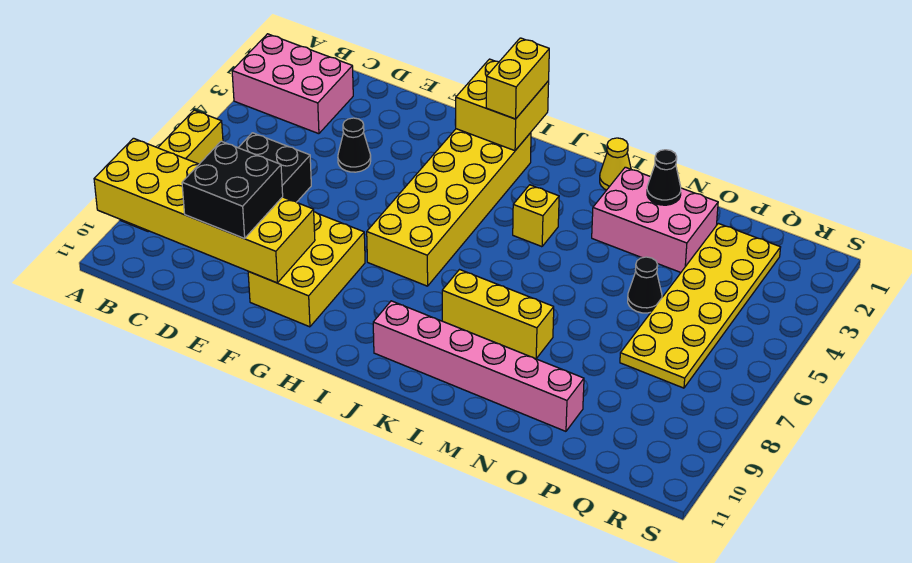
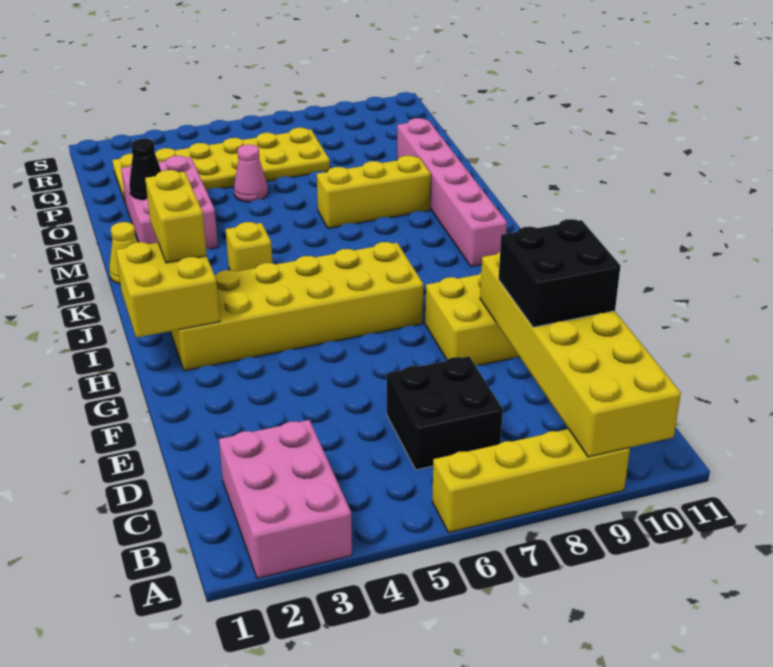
black cone E4 level 1 -> none
yellow brick I1:I2 level 3 -> yellow brick I2:J2 level 3
yellow brick K8:M8 level 1 -> yellow brick M7:M9 level 1
black cone O5 level 1 -> pink cone O5 level 1

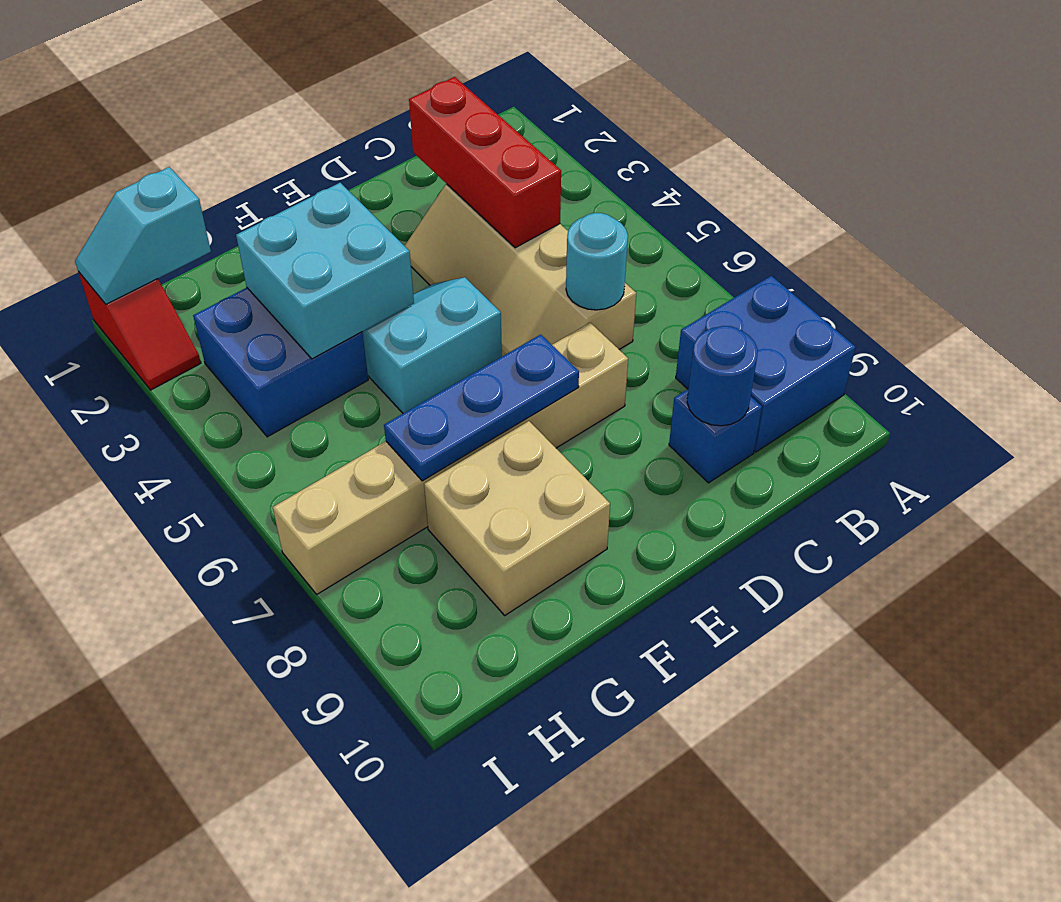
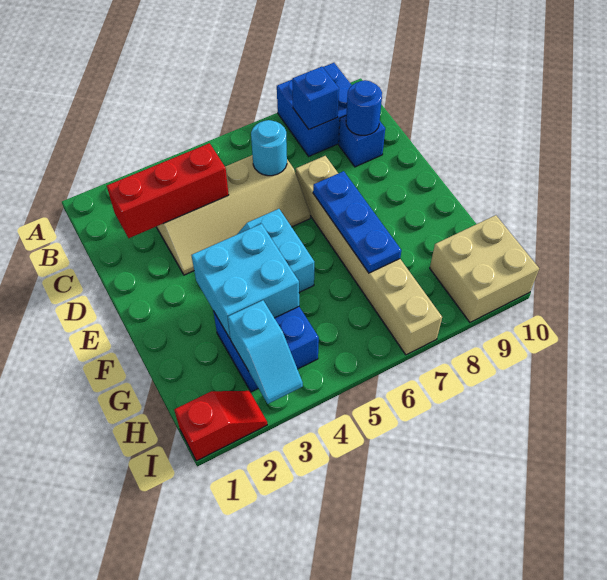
none -> blue brick B8 level 2
tan brick F8:G9 level 1 -> tan brick H9:I10 level 1
cyan slope H1:I1 level 2 top H -> cyan slope H3:I3 level 2 top H

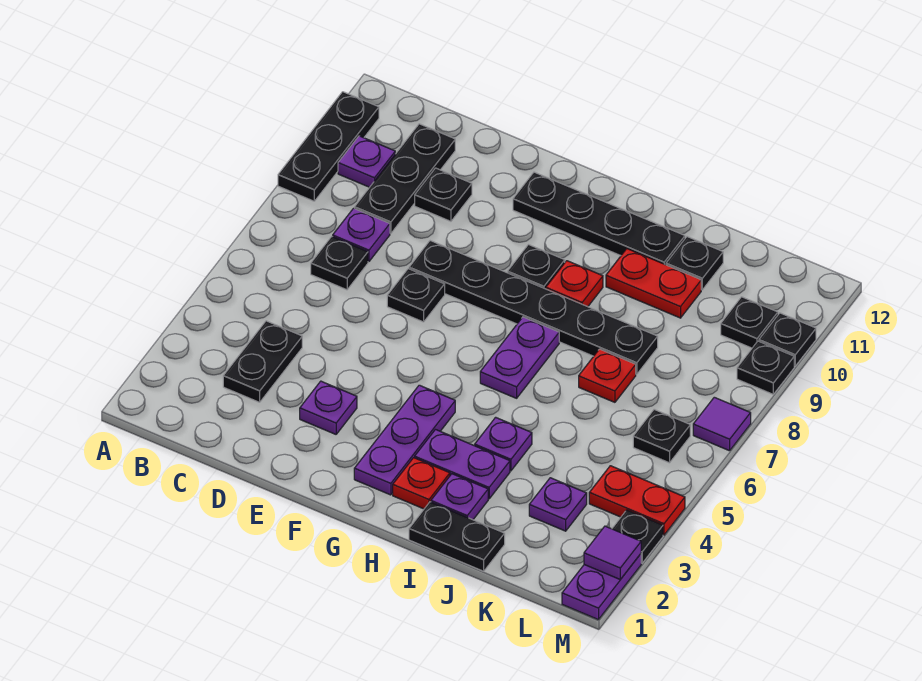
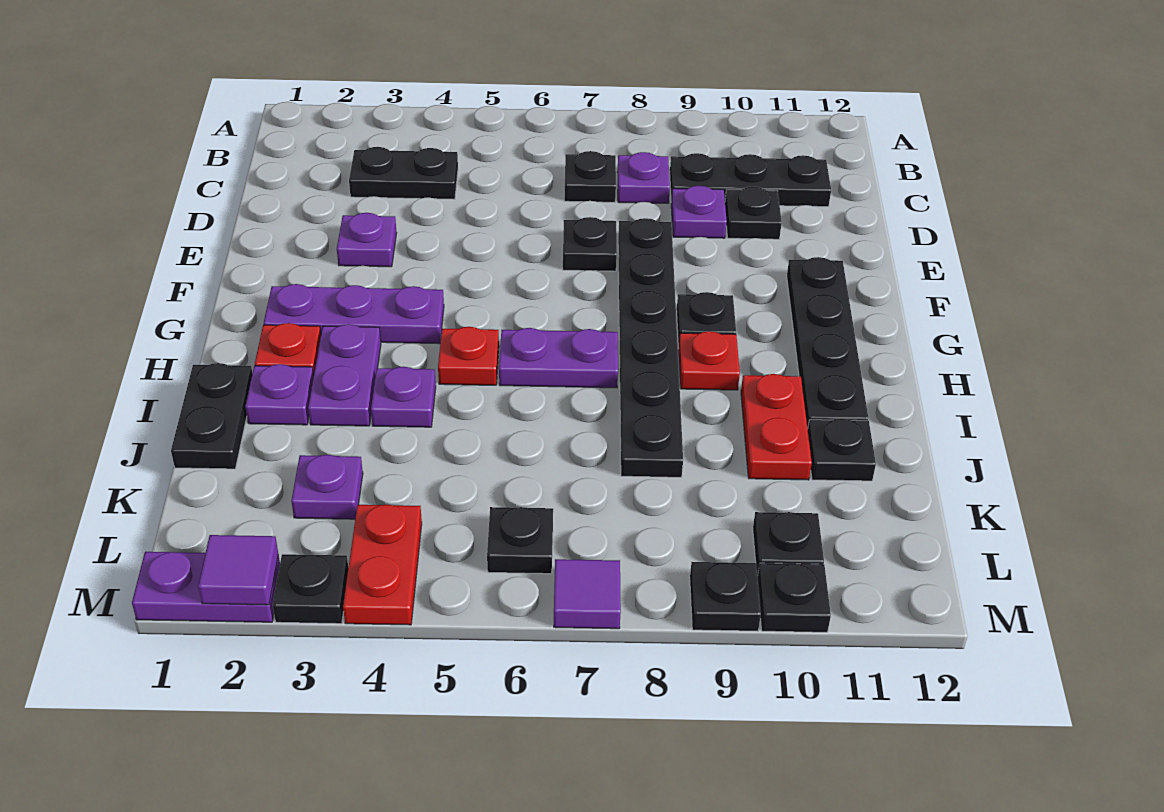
black plate A9:A11 level 1 -> none
purple plate B10 level 1 -> purple plate D9 level 1
red plate J7 level 1 -> red plate H5 level 1

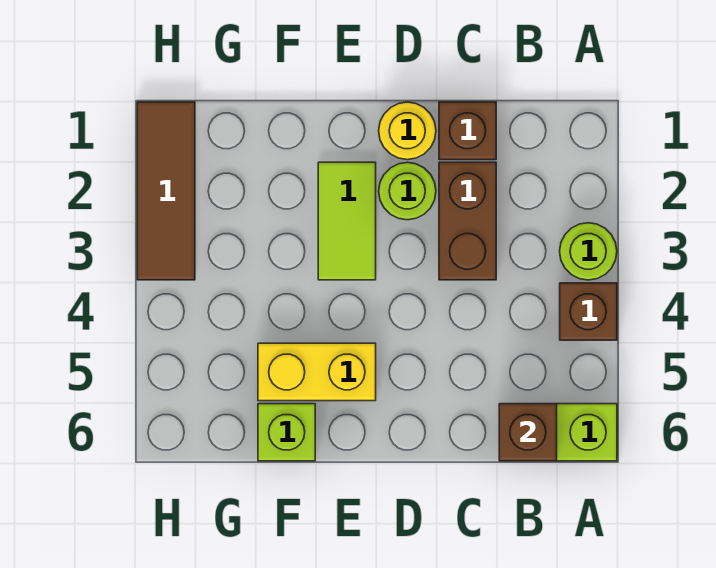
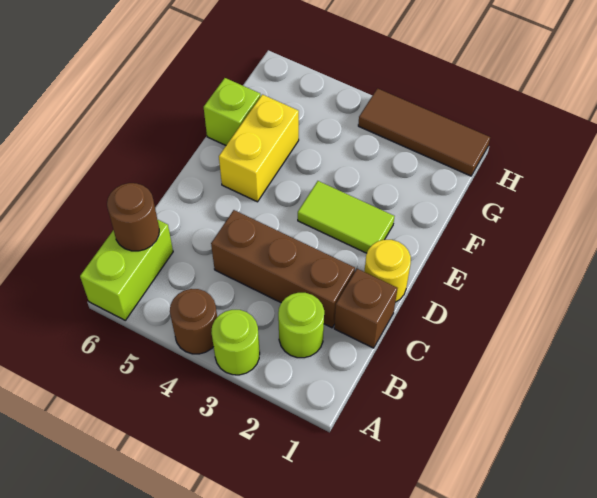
brown brick A4 level 1 -> brown round brick A4 level 1
brown brick B6 level 2 -> brown round brick B6 level 2
brown brick C2:C3 level 1 -> brown brick C2:C4 level 1
lime round brick D2 level 1 -> lime round brick B2 level 1

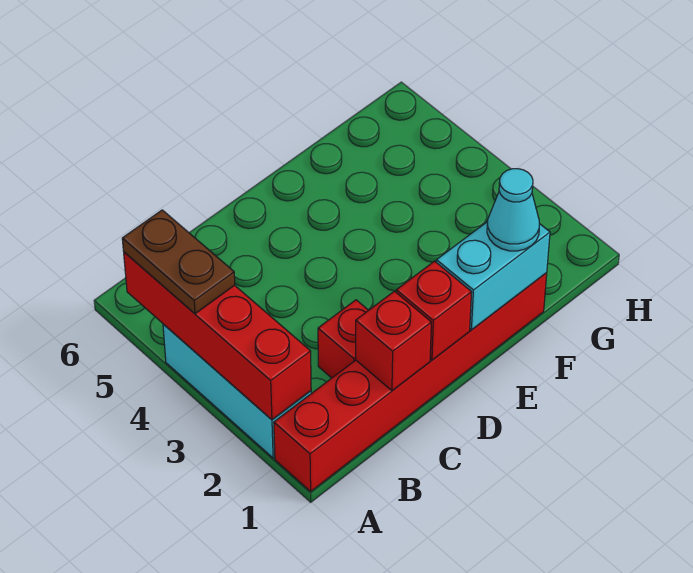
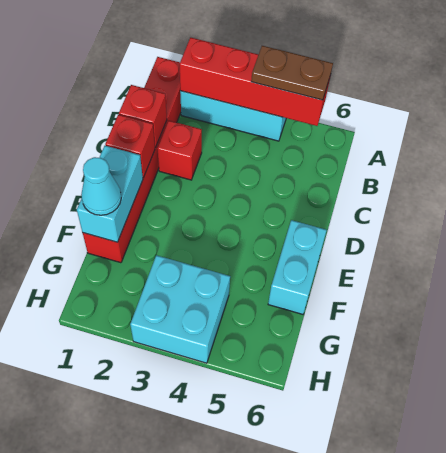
none -> cyan brick E6:F6 level 1
none -> cyan brick G3:H4 level 1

**Your task**. From the first record to the last, retype everything exactly except the images.

**Result of the task**.
black cone E4 level 1 -> none
yellow brick I1:I2 level 3 -> yellow brick I2:J2 level 3
yellow brick K8:M8 level 1 -> yellow brick M7:M9 level 1
black cone O5 level 1 -> pink cone O5 level 1

none -> blue brick B8 level 2
tan brick F8:G9 level 1 -> tan brick H9:I10 level 1
cyan slope H1:I1 level 2 top H -> cyan slope H3:I3 level 2 top H

black plate A9:A11 level 1 -> none
purple plate B10 level 1 -> purple plate D9 level 1
red plate J7 level 1 -> red plate H5 level 1

brown brick A4 level 1 -> brown round brick A4 level 1
brown brick B6 level 2 -> brown round brick B6 level 2
brown brick C2:C3 level 1 -> brown brick C2:C4 level 1
lime round brick D2 level 1 -> lime round brick B2 level 1

none -> cyan brick E6:F6 level 1
none -> cyan brick G3:H4 level 1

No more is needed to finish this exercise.